__Required work__
Could you copy the data that follows exactly as written, but drop the pictures?
*** Block opens ***
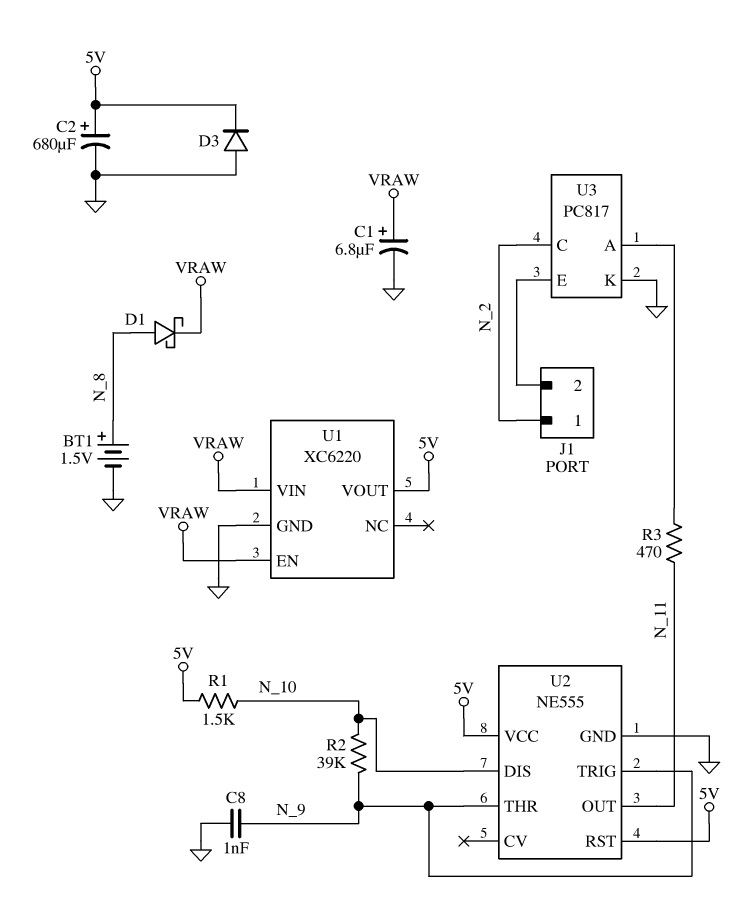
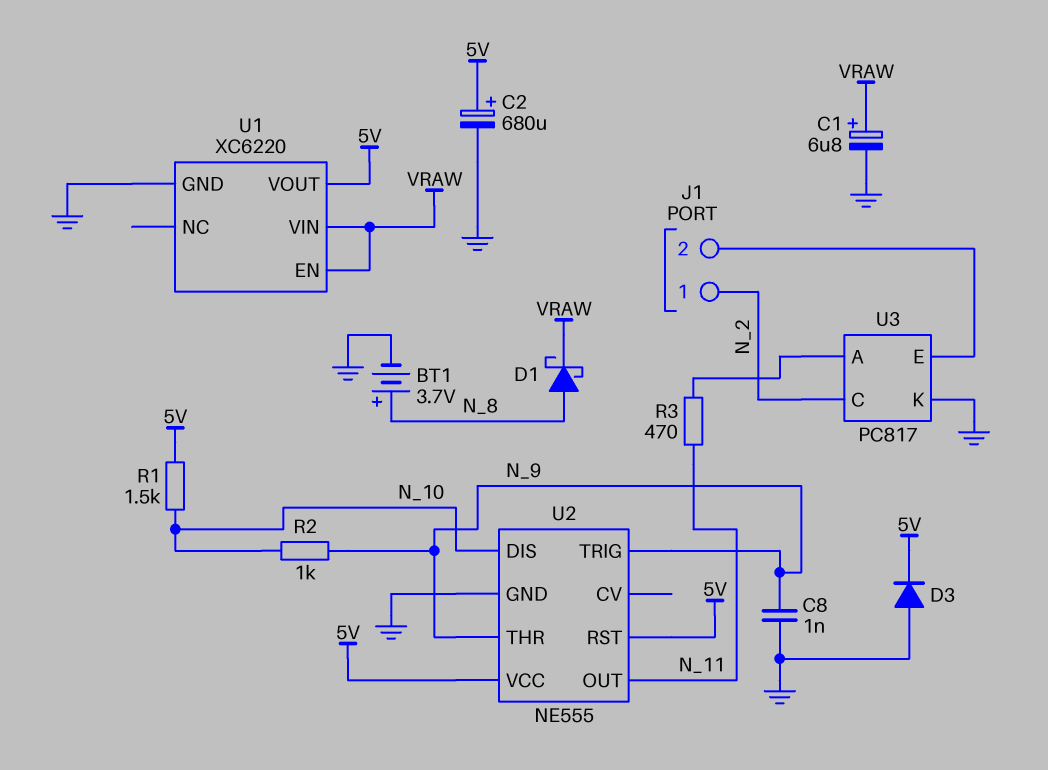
BT1: 1.5V (plus N_8, minus GND) -> 3.7V (plus N_8, minus GND)
R2: 39k (N_9, N_10) -> 1k (N_9, N_10)

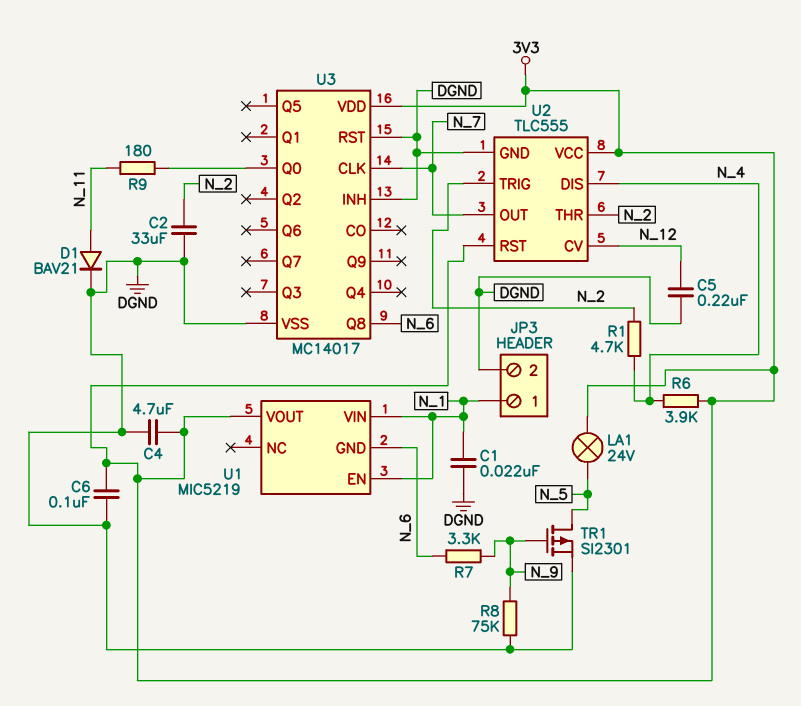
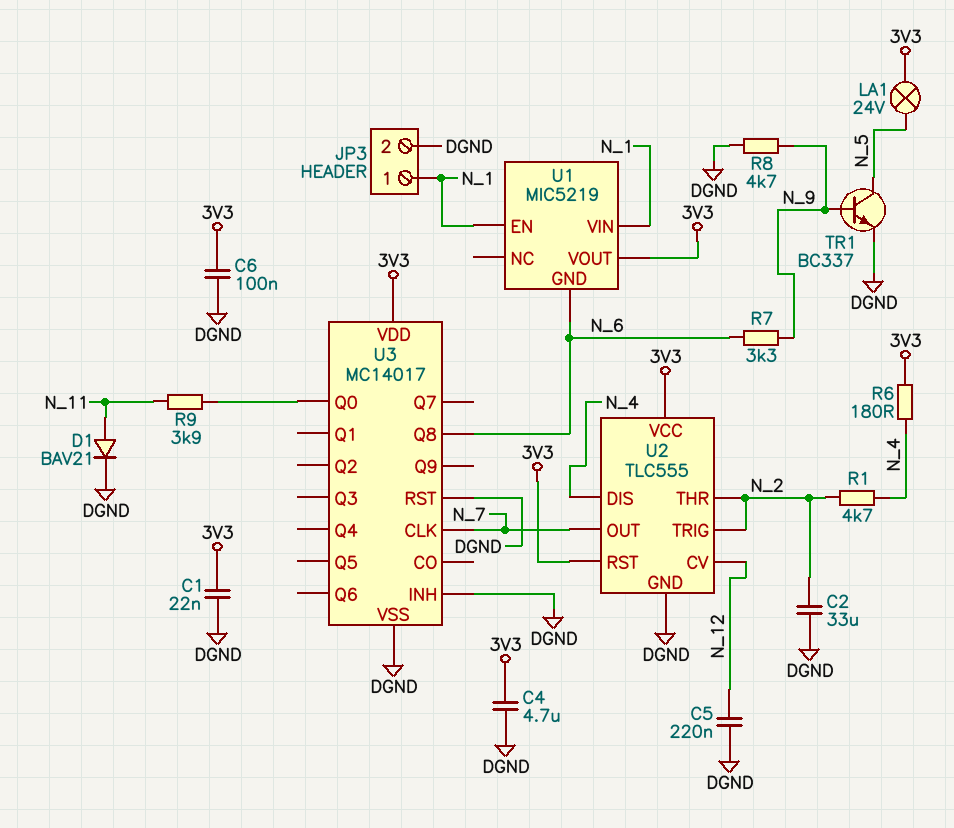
C1: 22nF (DGND, N_1) -> 22nF (3V3, DGND)
R6: 3.9k (3V3, N_4) -> 180 (3V3, N_4)
R8: 75k (DGND, N_9) -> 4.7k (DGND, N_9)
R9: 180 (N_11, U3/Q0) -> 3.9k (N_11, U3/Q0)
TR1: PMOS SI2301 (G N_9, D N_5, S DGND) -> NPN BC337 (B N_9, C N_5, E DGND)

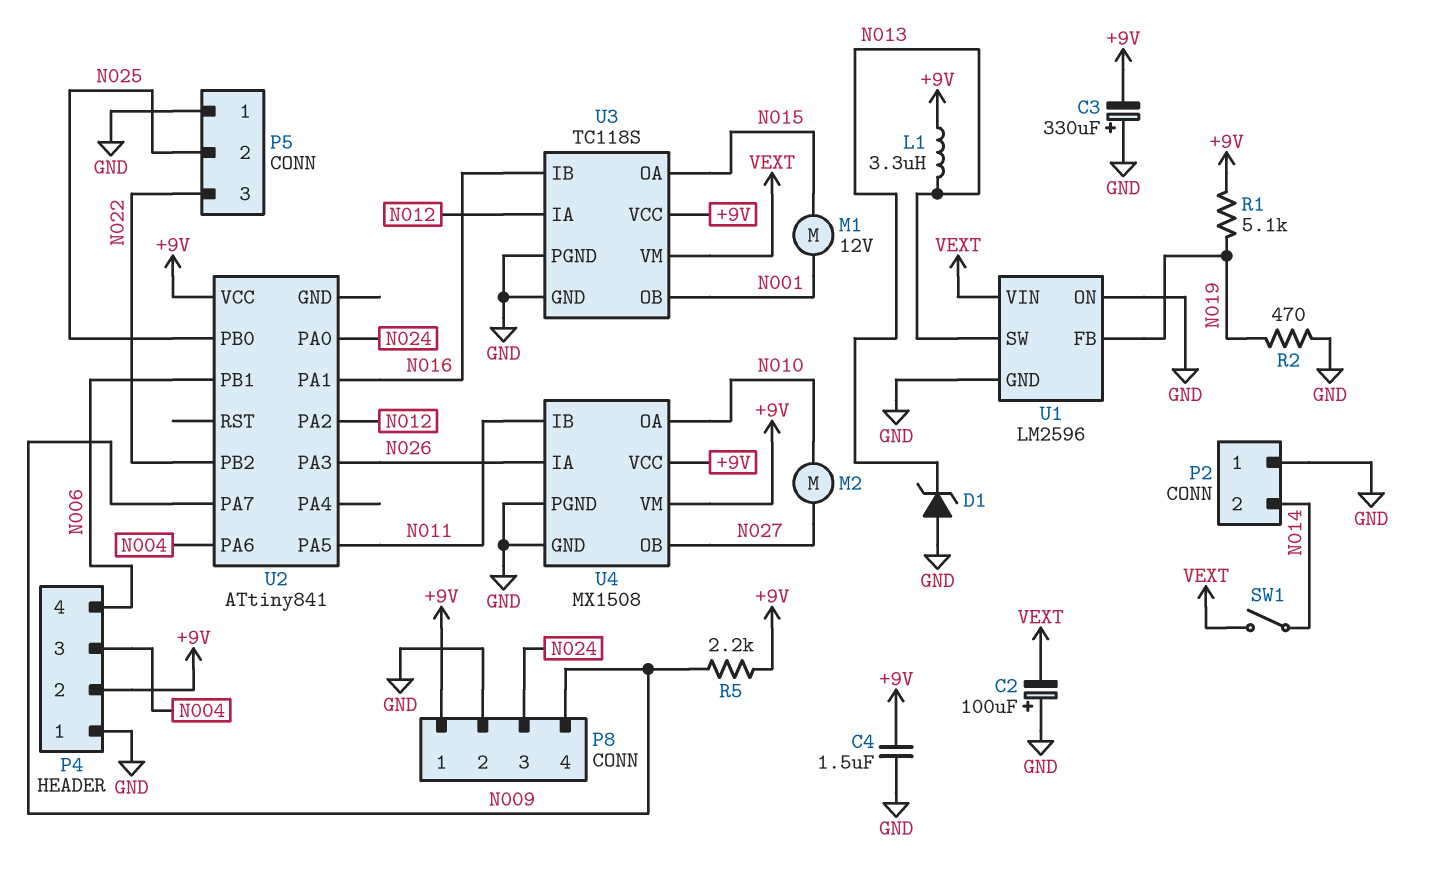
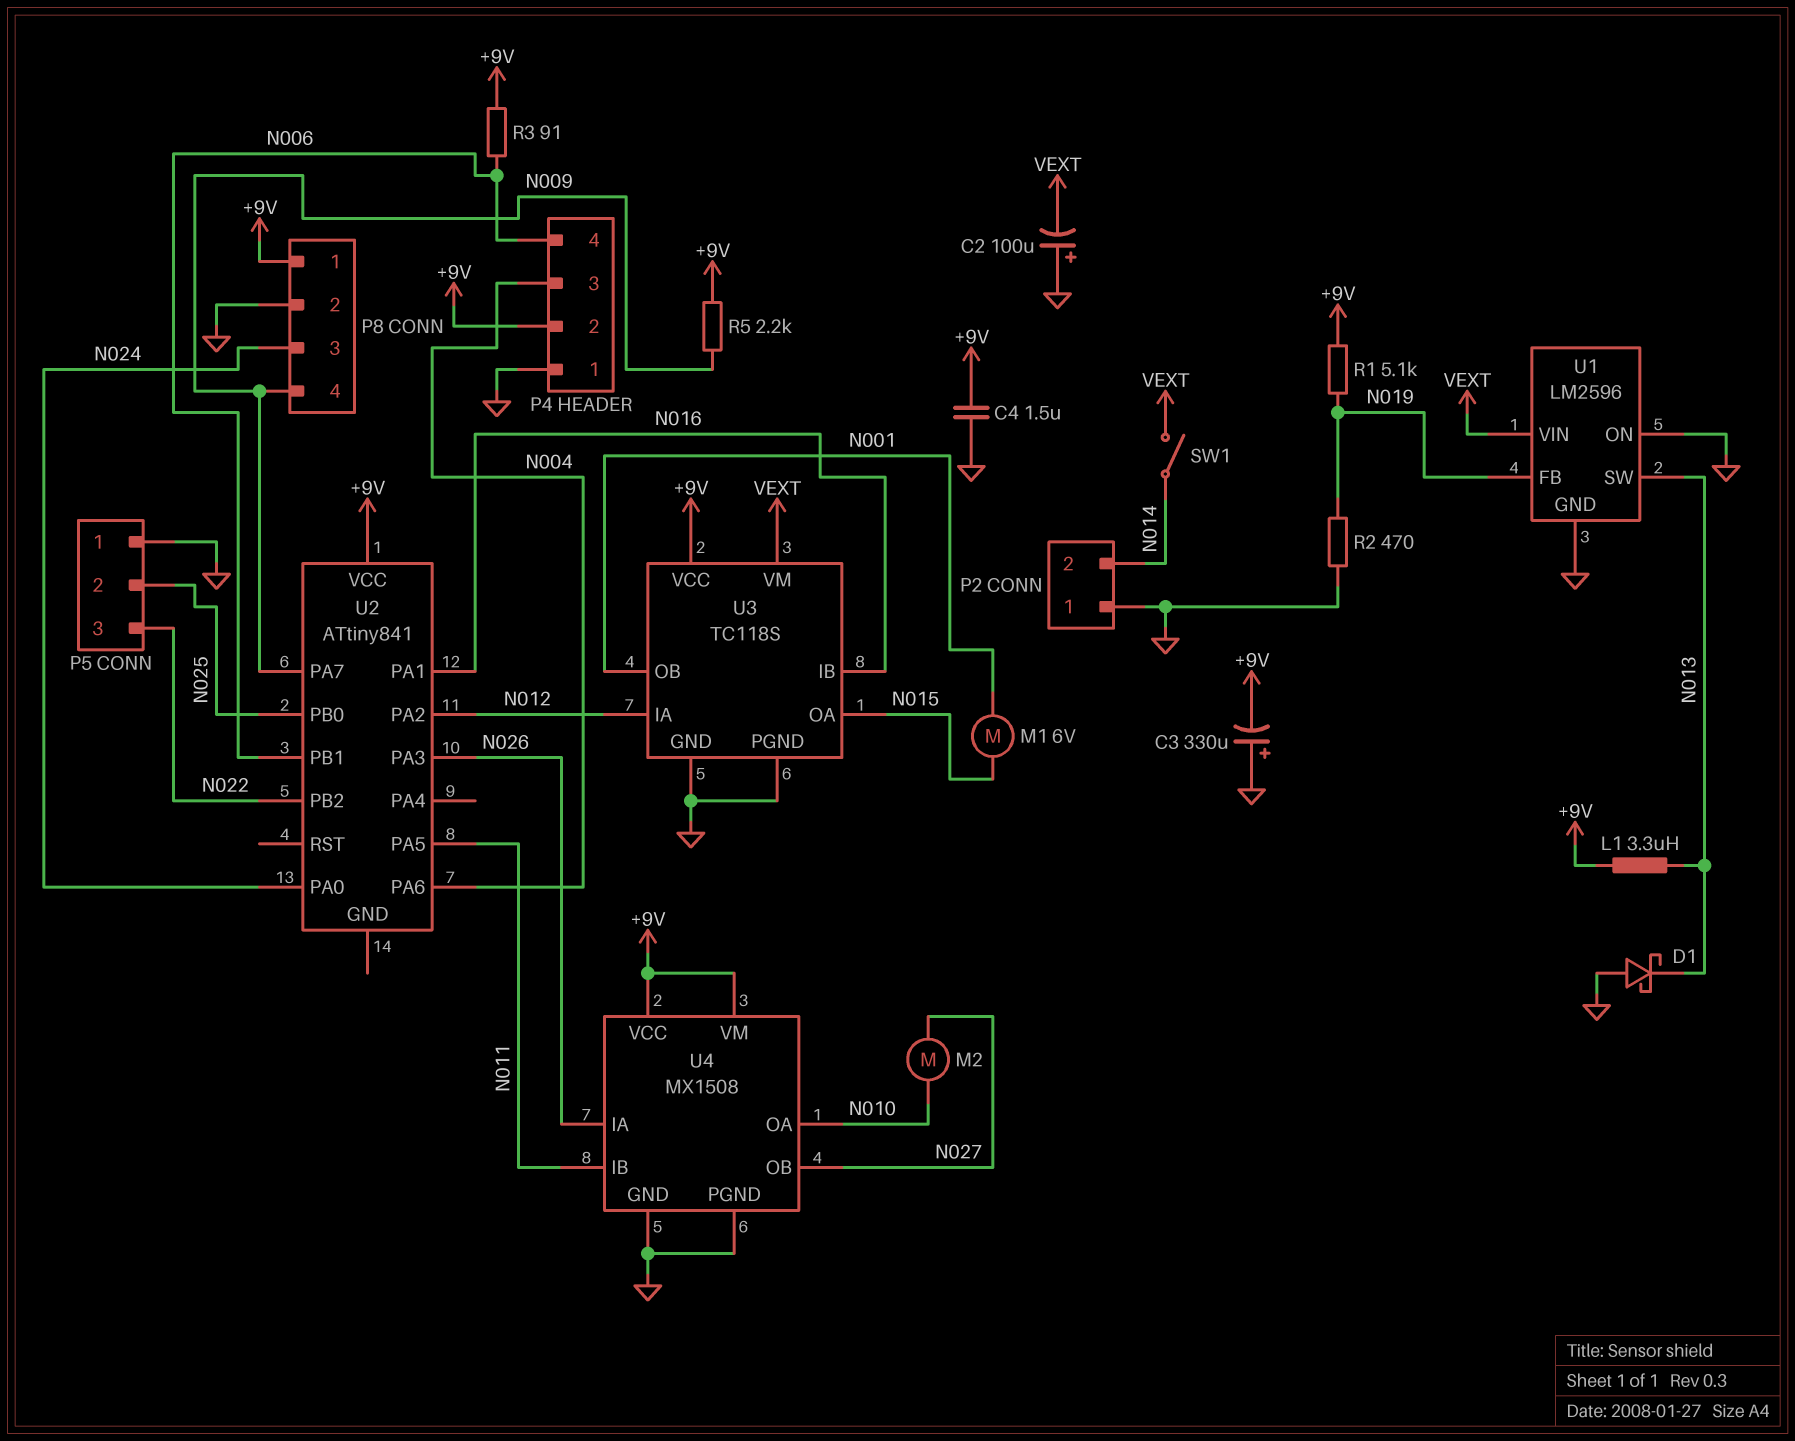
D1: zener (A GND, K N013) -> schottky (A GND, K N013)
M1: motor 12V (N001, N015) -> motor 6V (N001, N015)
R3: none -> 91 (+9V, N006)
*** Block closes ***
__Solution__
BT1: 1.5V (plus N_8, minus GND) -> 3.7V (plus N_8, minus GND)
R2: 39k (N_9, N_10) -> 1k (N_9, N_10)

C1: 22nF (DGND, N_1) -> 22nF (3V3, DGND)
R6: 3.9k (3V3, N_4) -> 180 (3V3, N_4)
R8: 75k (DGND, N_9) -> 4.7k (DGND, N_9)
R9: 180 (N_11, U3/Q0) -> 3.9k (N_11, U3/Q0)
TR1: PMOS SI2301 (G N_9, D N_5, S DGND) -> NPN BC337 (B N_9, C N_5, E DGND)

D1: zener (A GND, K N013) -> schottky (A GND, K N013)
M1: motor 12V (N001, N015) -> motor 6V (N001, N015)
R3: none -> 91 (+9V, N006)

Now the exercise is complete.